• _THE TASK_
For the listing below, show each line that includes the string "times".
-- PROVIDED MATERIAL follows --
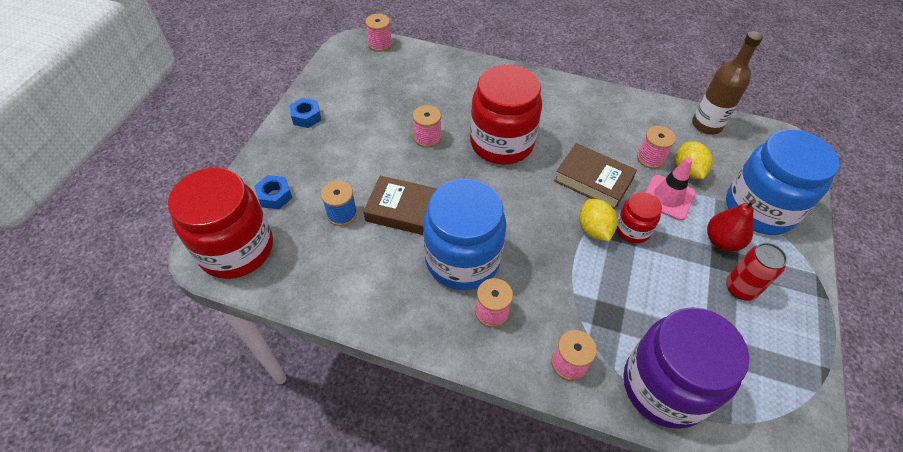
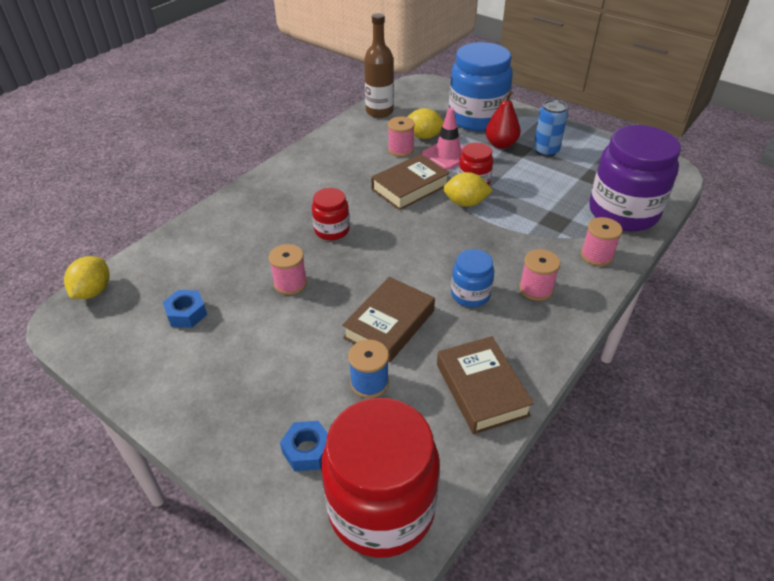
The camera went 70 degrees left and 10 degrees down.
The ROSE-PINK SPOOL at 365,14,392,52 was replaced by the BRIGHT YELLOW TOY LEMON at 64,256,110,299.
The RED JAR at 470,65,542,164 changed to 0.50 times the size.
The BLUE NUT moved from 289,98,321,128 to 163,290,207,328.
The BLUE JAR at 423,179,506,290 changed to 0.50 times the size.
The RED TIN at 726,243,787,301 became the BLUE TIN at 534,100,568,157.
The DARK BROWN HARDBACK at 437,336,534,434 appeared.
-- PROVIDED MATERIAL concluded --
• _COMPLETED EXERCISE_
The RED JAR at 470,65,542,164 changed to 0.50 times the size.
The BLUE JAR at 423,179,506,290 changed to 0.50 times the size.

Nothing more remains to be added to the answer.